▸ About this task
Lines holding the string "phone" are the ones to copy from this listing.

▸ Information provided
• • •

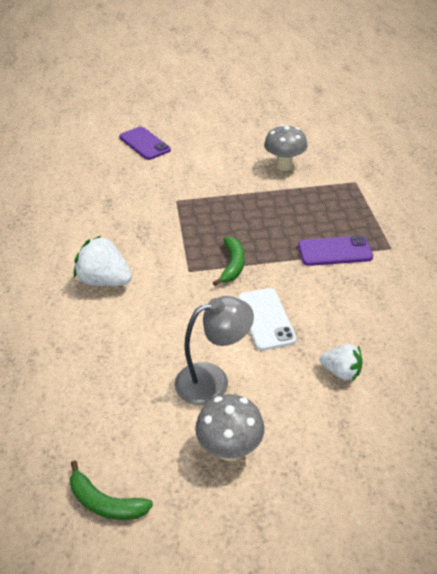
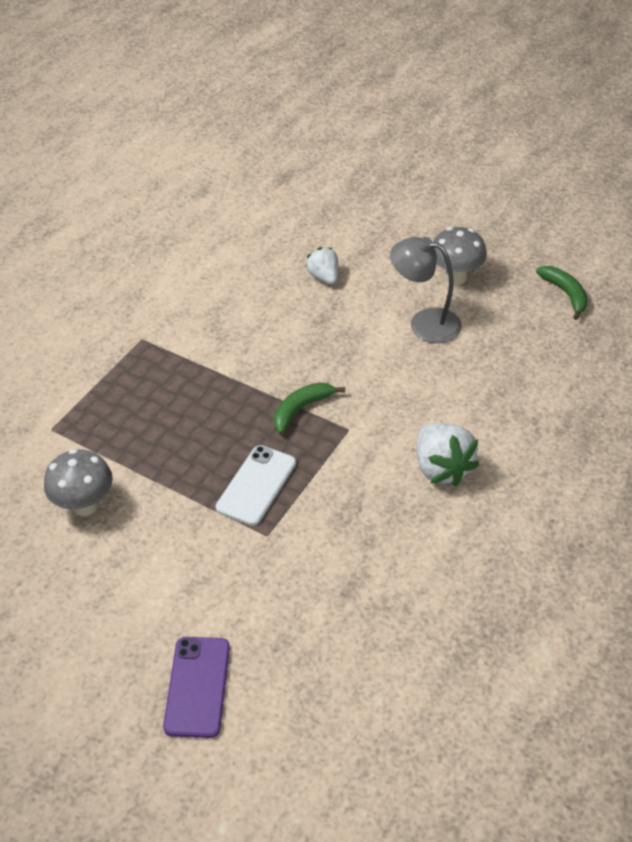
camera: 140 degrees left, 5 degrees up
white phone [238,288,297,351] -> white phone moved to [216,445,296,526]
purple phone [298,235,373,266] -> none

• • •

▸ Finished task
white phone [238,288,297,351] -> white phone moved to [216,445,296,526]
purple phone [298,235,373,266] -> none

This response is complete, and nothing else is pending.